***** RECORDS TO PROCESS

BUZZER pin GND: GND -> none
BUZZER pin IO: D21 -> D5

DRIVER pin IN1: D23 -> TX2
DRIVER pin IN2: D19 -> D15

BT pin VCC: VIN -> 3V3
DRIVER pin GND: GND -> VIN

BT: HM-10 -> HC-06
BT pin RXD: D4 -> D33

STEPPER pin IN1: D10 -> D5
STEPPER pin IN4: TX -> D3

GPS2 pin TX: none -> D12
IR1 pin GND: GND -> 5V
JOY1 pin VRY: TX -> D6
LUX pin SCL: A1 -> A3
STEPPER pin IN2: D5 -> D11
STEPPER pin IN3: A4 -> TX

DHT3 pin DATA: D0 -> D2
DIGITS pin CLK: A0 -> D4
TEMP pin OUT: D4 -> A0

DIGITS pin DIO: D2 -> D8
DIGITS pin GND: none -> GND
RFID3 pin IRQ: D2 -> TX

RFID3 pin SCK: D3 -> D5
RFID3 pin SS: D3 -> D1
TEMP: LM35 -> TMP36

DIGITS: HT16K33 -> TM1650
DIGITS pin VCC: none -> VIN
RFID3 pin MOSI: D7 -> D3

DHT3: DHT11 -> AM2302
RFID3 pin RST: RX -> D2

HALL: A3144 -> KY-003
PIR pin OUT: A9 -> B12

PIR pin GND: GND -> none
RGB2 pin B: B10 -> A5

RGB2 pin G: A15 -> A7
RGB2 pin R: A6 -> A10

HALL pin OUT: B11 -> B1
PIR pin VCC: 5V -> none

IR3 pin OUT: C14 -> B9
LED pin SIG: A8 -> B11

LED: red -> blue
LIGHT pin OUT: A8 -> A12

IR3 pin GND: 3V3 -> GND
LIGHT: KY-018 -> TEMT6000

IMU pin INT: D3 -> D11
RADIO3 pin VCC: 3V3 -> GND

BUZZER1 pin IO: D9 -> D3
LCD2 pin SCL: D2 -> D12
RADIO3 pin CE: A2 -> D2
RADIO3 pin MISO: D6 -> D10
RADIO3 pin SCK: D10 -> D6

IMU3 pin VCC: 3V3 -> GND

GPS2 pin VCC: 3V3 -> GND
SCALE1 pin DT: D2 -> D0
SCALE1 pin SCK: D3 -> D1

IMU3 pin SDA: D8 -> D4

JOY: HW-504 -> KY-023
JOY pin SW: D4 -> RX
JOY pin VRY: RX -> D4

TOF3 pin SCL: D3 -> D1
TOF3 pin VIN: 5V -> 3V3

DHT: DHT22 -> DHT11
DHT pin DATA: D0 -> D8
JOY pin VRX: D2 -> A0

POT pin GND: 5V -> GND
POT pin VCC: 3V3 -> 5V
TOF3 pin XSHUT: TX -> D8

**********

◆ EXERCISE BRIEF: Lines from the entries that contain the string "STEPPER" must be found and copied.

◆ EXERCISE RESULT:
STEPPER pin IN1: D10 -> D5
STEPPER pin IN4: TX -> D3
STEPPER pin IN2: D5 -> D11
STEPPER pin IN3: A4 -> TX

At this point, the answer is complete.